Source data
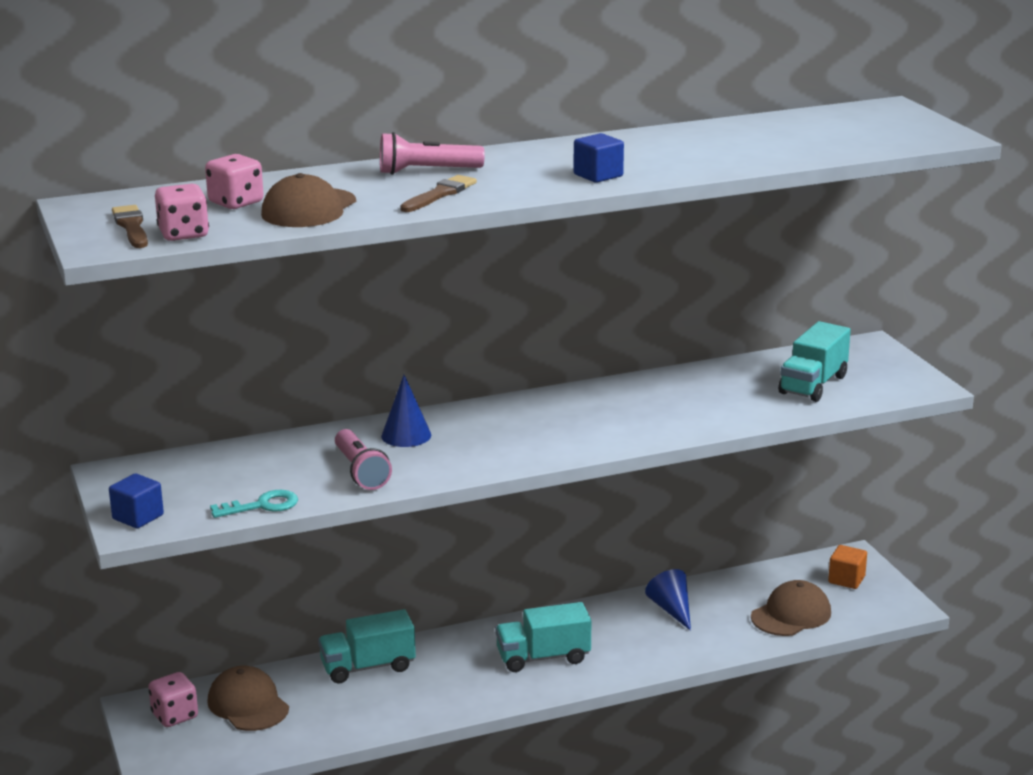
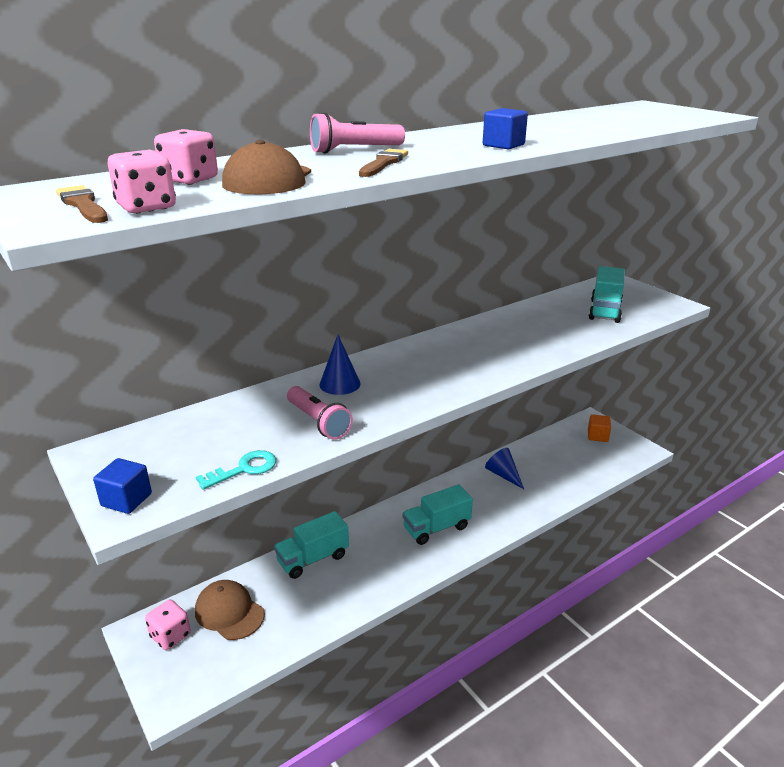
camera: 15 degrees left, 5 degrees up
brown cap [751,580,831,636] -> none

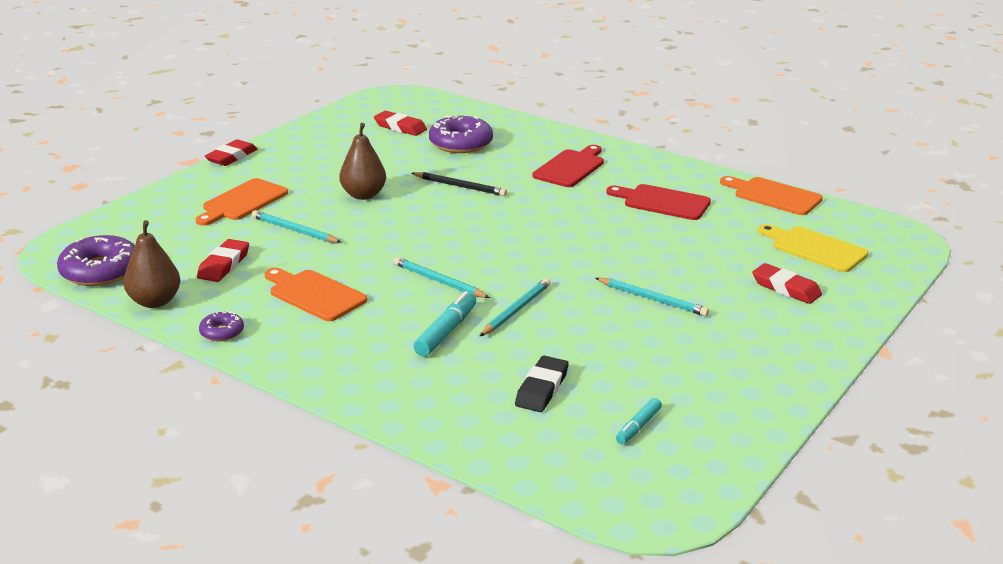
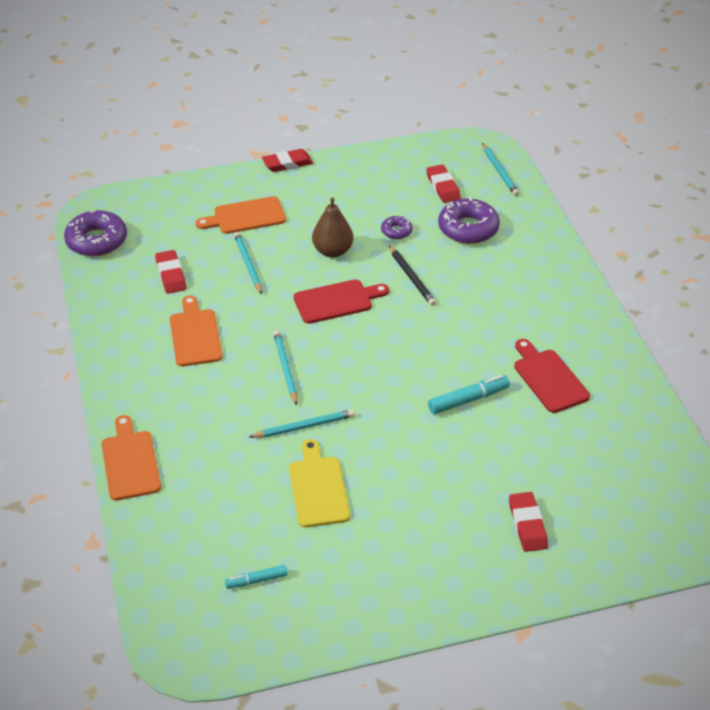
camera: 40 degrees right, 15 degrees up
brown pear [124,220,180,308] -> none
red eraser [197,239,249,282] -> red eraser turned 75 degrees counterclockwise [155,250,186,294]
purple donut [199,310,244,341] -> purple donut moved to [381,216,412,239]
turquoise marker [413,291,476,357] -> turquoise marker moved to [428,375,510,414]
black eraser [515,356,569,412] -> none
red cutting board [533,145,604,187] -> red cutting board moved to [294,279,389,324]
turquoise pencil [596,278,709,316] -> turquoise pencil moved to [482,143,519,196]
orange cutting board [720,176,823,215] -> orange cutting board moved to [101,415,161,501]
yellow cutting board [758,224,869,272] -> yellow cutting board moved to [289,439,350,528]

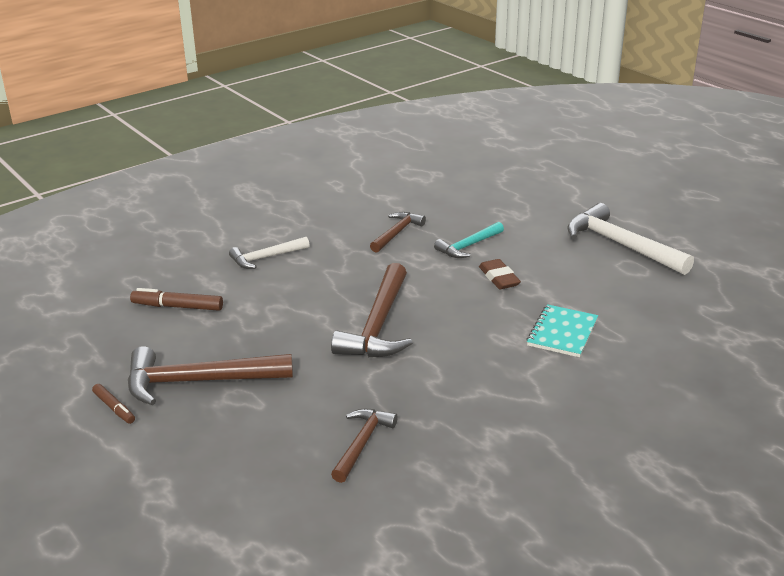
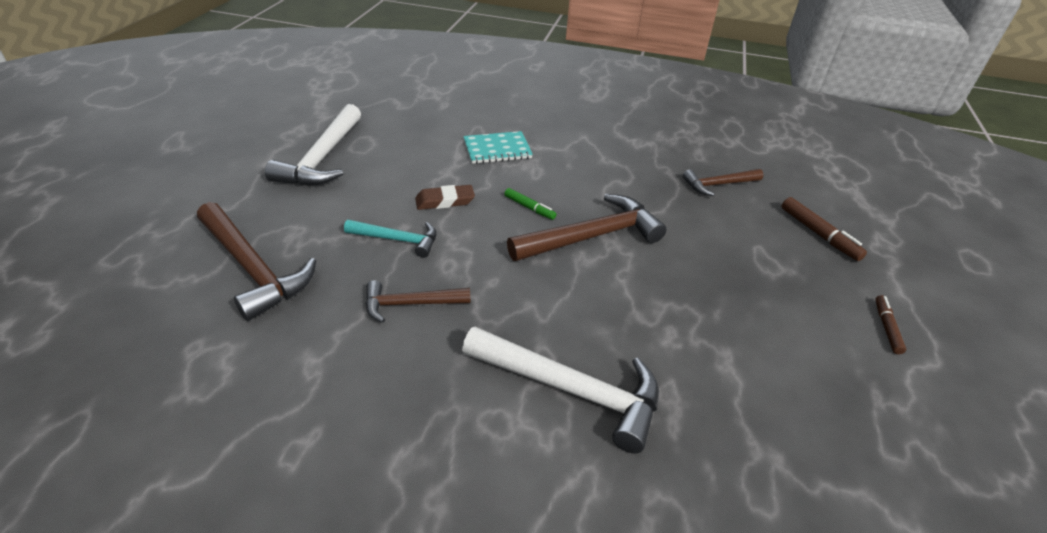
camera: 130 degrees left, 10 degrees up
brown hammer [128,346,293,405] -> brown hammer moved to [197,202,316,321]
brown marker [130,288,223,311] -> brown marker moved to [781,197,867,261]
white hammer [229,237,310,269] -> white hammer [462,327,659,453], size x1.72
brown eraser [479,259,521,289] -> brown eraser turned 45 degrees clockwise [415,185,475,210]
none -> green marker [504,188,556,220]

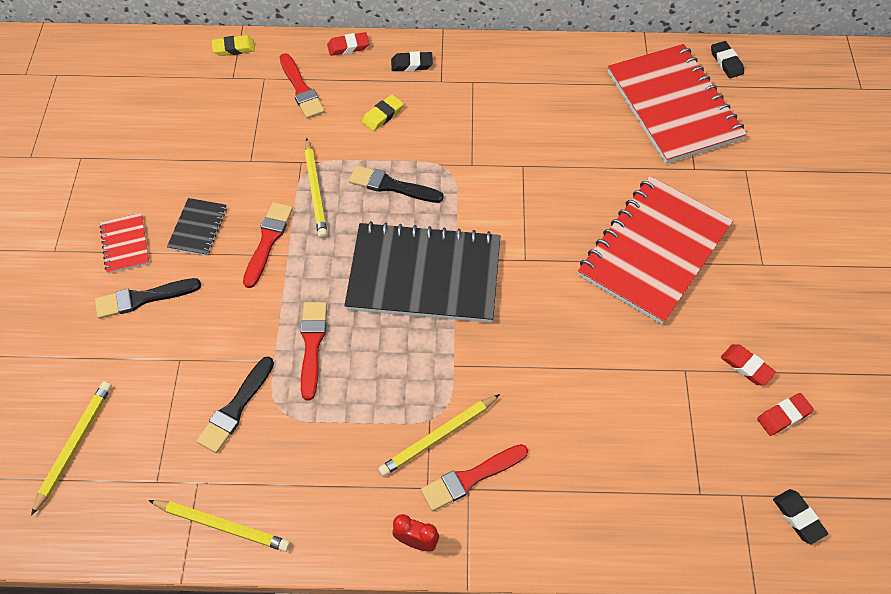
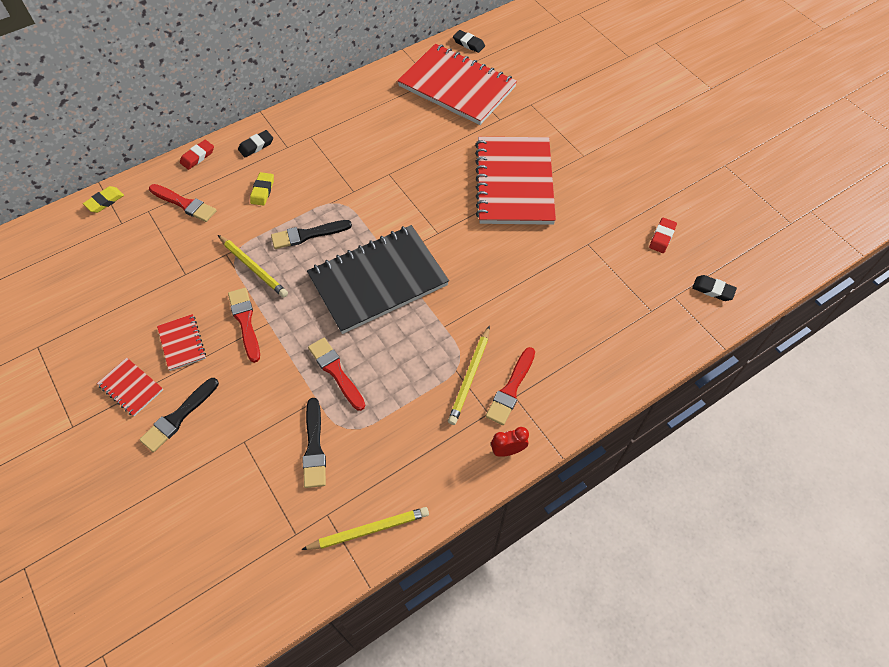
camera: 35 degrees left, 0 degrees up
yellow pencil [31,381,112,516] -> none
black notebook [167,198,227,256] -> red notebook [157,314,206,371]
red eraser [721,344,776,386] -> none

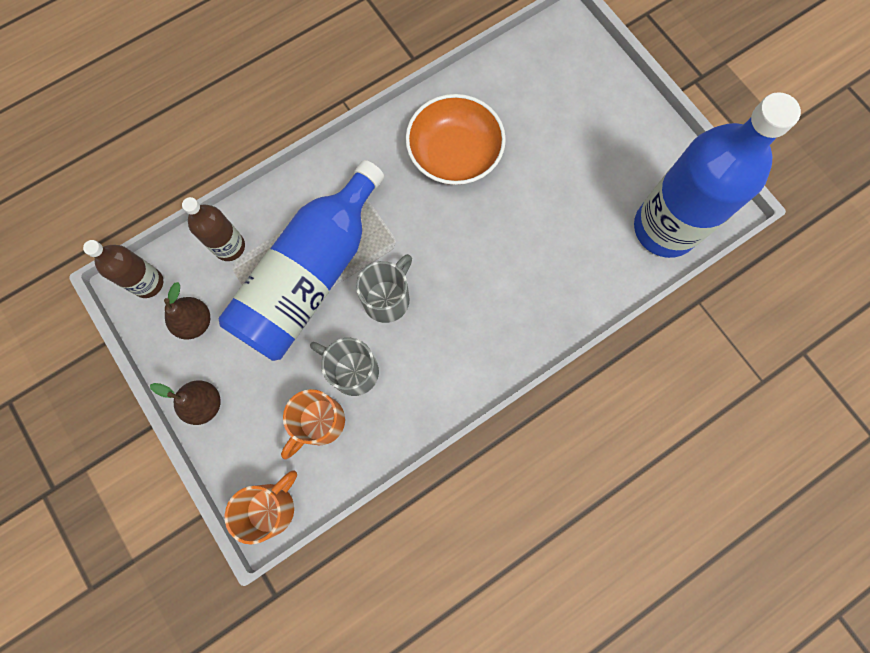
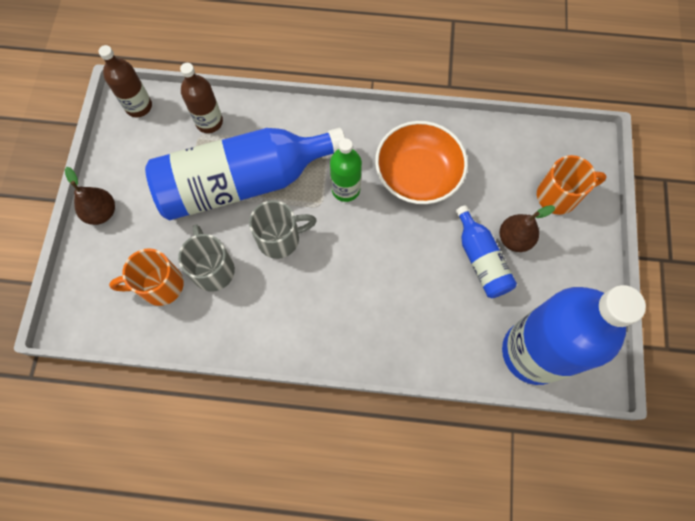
camera: 40 degrees right, 5 degrees down
brown pear [164,282,210,340] -> brown pear moved to [500,205,555,252]
orange mug [225,470,297,544] -> orange mug moved to [537,155,607,215]
none -> green bottle [330,138,362,202]
none -> blue bottle [456,205,517,298]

Your assignment — In the records above, collect each line with "eraser".

Task output —
red eraser [197,239,249,282] -> red eraser turned 75 degrees counterclockwise [155,250,186,294]
black eraser [515,356,569,412] -> none
brown eraser [479,259,521,289] -> brown eraser turned 45 degrees clockwise [415,185,475,210]
red eraser [721,344,776,386] -> none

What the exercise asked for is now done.